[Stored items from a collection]
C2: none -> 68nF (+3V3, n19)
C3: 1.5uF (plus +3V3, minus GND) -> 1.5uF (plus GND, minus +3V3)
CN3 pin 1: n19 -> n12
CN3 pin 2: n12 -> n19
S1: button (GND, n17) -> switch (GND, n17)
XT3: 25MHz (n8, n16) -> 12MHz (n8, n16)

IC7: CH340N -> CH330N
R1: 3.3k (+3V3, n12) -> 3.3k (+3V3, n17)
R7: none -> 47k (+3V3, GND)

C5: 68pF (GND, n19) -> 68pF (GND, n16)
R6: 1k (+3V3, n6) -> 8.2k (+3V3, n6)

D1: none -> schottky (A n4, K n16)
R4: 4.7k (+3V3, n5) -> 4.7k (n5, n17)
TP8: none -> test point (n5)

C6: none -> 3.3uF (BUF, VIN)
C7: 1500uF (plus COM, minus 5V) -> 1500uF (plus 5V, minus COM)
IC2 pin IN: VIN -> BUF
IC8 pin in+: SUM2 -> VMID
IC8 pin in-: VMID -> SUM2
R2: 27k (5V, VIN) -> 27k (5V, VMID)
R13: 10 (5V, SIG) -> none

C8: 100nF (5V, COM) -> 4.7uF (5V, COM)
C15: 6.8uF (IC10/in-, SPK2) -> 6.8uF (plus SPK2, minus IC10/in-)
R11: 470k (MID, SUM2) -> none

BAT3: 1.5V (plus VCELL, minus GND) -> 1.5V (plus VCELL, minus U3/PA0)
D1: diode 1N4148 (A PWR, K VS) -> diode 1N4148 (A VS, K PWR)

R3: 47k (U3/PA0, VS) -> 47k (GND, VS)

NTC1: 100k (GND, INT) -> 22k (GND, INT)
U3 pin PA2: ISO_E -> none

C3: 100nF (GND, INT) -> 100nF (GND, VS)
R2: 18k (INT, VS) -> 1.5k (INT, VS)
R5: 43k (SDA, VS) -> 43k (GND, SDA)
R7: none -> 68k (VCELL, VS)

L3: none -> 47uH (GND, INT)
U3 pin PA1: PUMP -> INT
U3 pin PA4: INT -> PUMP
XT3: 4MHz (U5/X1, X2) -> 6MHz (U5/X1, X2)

_Task statement_
Return exactly the lines of the data, and only those, from the line with "IC7: CH340N -> CH330N" through the last line, inclusive.

_Exercise result_
IC7: CH340N -> CH330N
R1: 3.3k (+3V3, n12) -> 3.3k (+3V3, n17)
R7: none -> 47k (+3V3, GND)

C5: 68pF (GND, n19) -> 68pF (GND, n16)
R6: 1k (+3V3, n6) -> 8.2k (+3V3, n6)

D1: none -> schottky (A n4, K n16)
R4: 4.7k (+3V3, n5) -> 4.7k (n5, n17)
TP8: none -> test point (n5)

C6: none -> 3.3uF (BUF, VIN)
C7: 1500uF (plus COM, minus 5V) -> 1500uF (plus 5V, minus COM)
IC2 pin IN: VIN -> BUF
IC8 pin in+: SUM2 -> VMID
IC8 pin in-: VMID -> SUM2
R2: 27k (5V, VIN) -> 27k (5V, VMID)
R13: 10 (5V, SIG) -> none

C8: 100nF (5V, COM) -> 4.7uF (5V, COM)
C15: 6.8uF (IC10/in-, SPK2) -> 6.8uF (plus SPK2, minus IC10/in-)
R11: 470k (MID, SUM2) -> none

BAT3: 1.5V (plus VCELL, minus GND) -> 1.5V (plus VCELL, minus U3/PA0)
D1: diode 1N4148 (A PWR, K VS) -> diode 1N4148 (A VS, K PWR)

R3: 47k (U3/PA0, VS) -> 47k (GND, VS)

NTC1: 100k (GND, INT) -> 22k (GND, INT)
U3 pin PA2: ISO_E -> none

C3: 100nF (GND, INT) -> 100nF (GND, VS)
R2: 18k (INT, VS) -> 1.5k (INT, VS)
R5: 43k (SDA, VS) -> 43k (GND, SDA)
R7: none -> 68k (VCELL, VS)

L3: none -> 47uH (GND, INT)
U3 pin PA1: PUMP -> INT
U3 pin PA4: INT -> PUMP
XT3: 4MHz (U5/X1, X2) -> 6MHz (U5/X1, X2)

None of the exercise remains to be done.